(Saved entries)
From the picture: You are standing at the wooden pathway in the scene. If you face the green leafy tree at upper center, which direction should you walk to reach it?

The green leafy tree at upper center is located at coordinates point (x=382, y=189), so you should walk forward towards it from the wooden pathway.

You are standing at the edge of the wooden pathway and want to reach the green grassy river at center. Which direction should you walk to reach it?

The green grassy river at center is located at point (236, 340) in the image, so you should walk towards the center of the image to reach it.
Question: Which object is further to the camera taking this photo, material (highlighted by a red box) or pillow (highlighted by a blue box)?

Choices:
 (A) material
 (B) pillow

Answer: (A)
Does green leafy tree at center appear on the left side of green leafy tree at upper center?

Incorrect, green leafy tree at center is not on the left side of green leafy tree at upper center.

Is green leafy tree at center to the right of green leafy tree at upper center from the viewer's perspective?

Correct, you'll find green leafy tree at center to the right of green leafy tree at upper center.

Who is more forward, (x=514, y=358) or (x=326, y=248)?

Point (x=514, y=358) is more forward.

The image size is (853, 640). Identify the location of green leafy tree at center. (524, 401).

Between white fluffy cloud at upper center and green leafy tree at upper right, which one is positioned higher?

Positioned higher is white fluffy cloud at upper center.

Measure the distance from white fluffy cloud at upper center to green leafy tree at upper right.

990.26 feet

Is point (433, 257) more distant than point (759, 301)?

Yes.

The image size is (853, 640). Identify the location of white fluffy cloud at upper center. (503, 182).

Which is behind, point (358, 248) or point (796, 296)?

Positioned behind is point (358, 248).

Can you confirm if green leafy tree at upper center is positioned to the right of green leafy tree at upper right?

■ **Aim of the exercise**
Pick out each line of the listing above that contains the string "grassy", and copy those lines. Case counts.

■ **Solution for this task**
You are standing at the edge of the wooden pathway and want to reach the green grassy river at center. Which direction should you walk to reach it?
The green grassy river at center is located at point (236, 340) in the image, so you should walk towards the center of the image to reach it.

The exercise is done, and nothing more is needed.